**Task requirements:** Restate word for word each line of the data, starting at the one containing "(429, 107) = (253, 145): red" and running through the last.
---
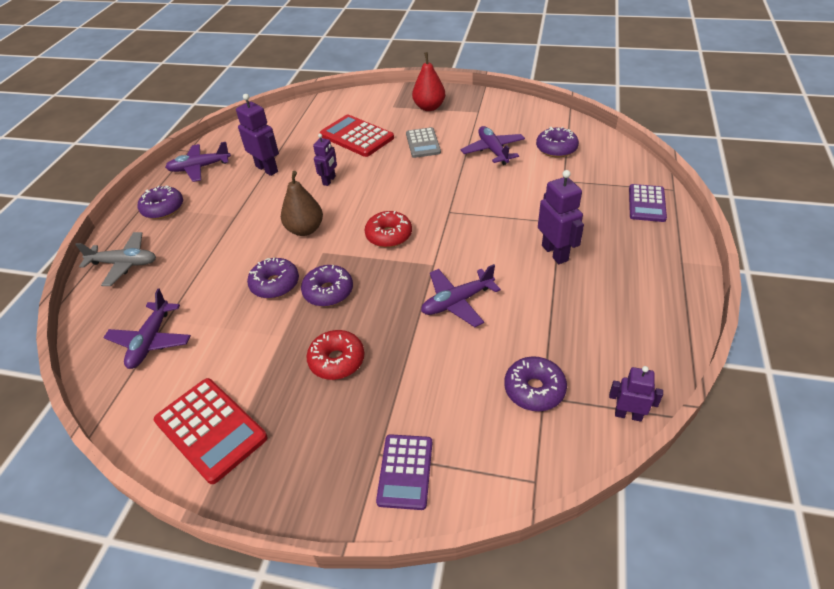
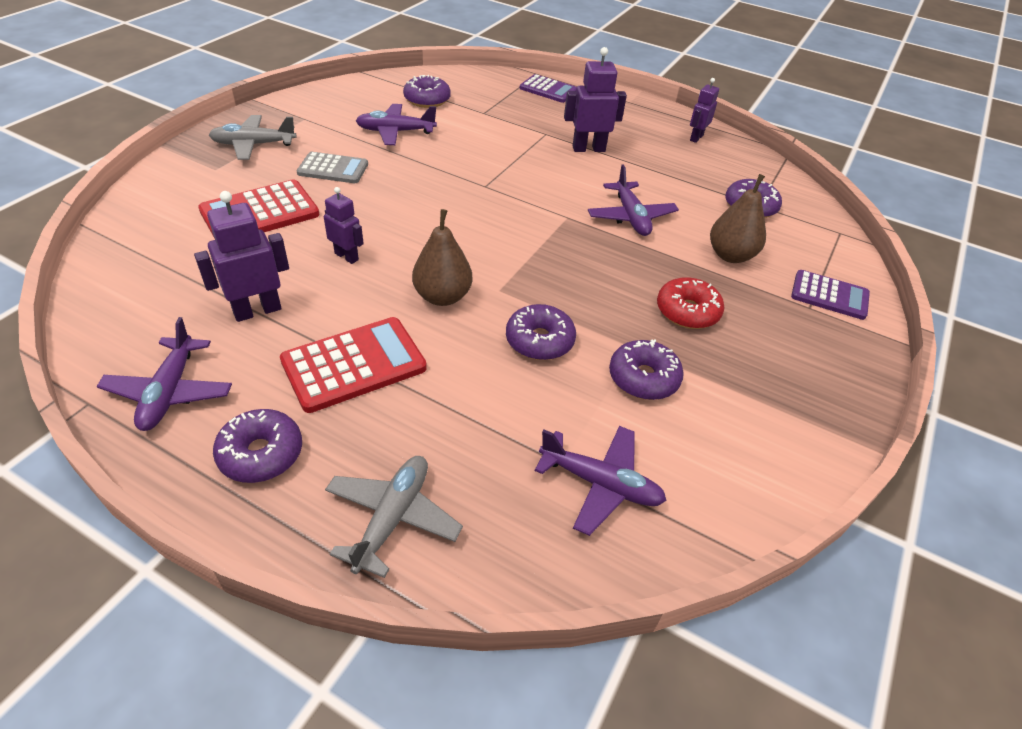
camera: 80 degrees left, 0 degrees up
(210, 429) = (768, 429): red calculator -> red calculator (354, 365)
(328, 292) = (575, 298): purple donut -> purple donut (643, 378)
(389, 235) = (500, 234): red donut -> none
(429, 107) = (253, 145): red pear -> grey plane
(434, 381) = (730, 255): none -> brown pear
(628, 415) = (782, 175): purple robot -> purple robot (696, 138)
---
**Task solution:**
(429, 107) = (253, 145): red pear -> grey plane
(434, 381) = (730, 255): none -> brown pear
(628, 415) = (782, 175): purple robot -> purple robot (696, 138)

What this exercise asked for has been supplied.